[Spatial object tracking data]
___

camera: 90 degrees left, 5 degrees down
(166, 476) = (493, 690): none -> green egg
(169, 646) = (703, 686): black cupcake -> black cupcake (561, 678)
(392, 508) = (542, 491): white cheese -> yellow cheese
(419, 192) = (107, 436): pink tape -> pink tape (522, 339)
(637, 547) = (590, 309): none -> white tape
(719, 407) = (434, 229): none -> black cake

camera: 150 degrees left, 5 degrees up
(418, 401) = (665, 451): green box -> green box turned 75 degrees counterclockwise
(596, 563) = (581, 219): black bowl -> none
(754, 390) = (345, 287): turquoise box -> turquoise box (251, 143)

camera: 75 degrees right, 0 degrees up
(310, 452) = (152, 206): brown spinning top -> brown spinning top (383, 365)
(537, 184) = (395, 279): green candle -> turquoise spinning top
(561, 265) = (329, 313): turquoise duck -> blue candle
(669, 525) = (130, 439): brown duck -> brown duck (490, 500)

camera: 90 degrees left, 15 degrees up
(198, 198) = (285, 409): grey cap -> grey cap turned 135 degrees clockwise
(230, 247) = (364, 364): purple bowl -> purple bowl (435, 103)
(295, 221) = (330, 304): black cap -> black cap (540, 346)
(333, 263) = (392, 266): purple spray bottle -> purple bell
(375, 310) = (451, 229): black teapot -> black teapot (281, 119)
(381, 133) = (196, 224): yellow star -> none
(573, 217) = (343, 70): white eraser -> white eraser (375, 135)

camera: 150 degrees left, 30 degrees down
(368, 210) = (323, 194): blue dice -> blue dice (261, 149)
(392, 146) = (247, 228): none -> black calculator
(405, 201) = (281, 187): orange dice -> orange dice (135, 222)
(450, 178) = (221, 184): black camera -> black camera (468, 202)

___

(Work task) Copy the lines above exactly. Start with the line containing "(198, 198) = (285, 409): grey", end with the line containing "camera: 150 degrees left, 30 degrees down", and include both.

(Task solution)
(198, 198) = (285, 409): grey cap -> grey cap turned 135 degrees clockwise
(230, 247) = (364, 364): purple bowl -> purple bowl (435, 103)
(295, 221) = (330, 304): black cap -> black cap (540, 346)
(333, 263) = (392, 266): purple spray bottle -> purple bell
(375, 310) = (451, 229): black teapot -> black teapot (281, 119)
(381, 133) = (196, 224): yellow star -> none
(573, 217) = (343, 70): white eraser -> white eraser (375, 135)

camera: 150 degrees left, 30 degrees down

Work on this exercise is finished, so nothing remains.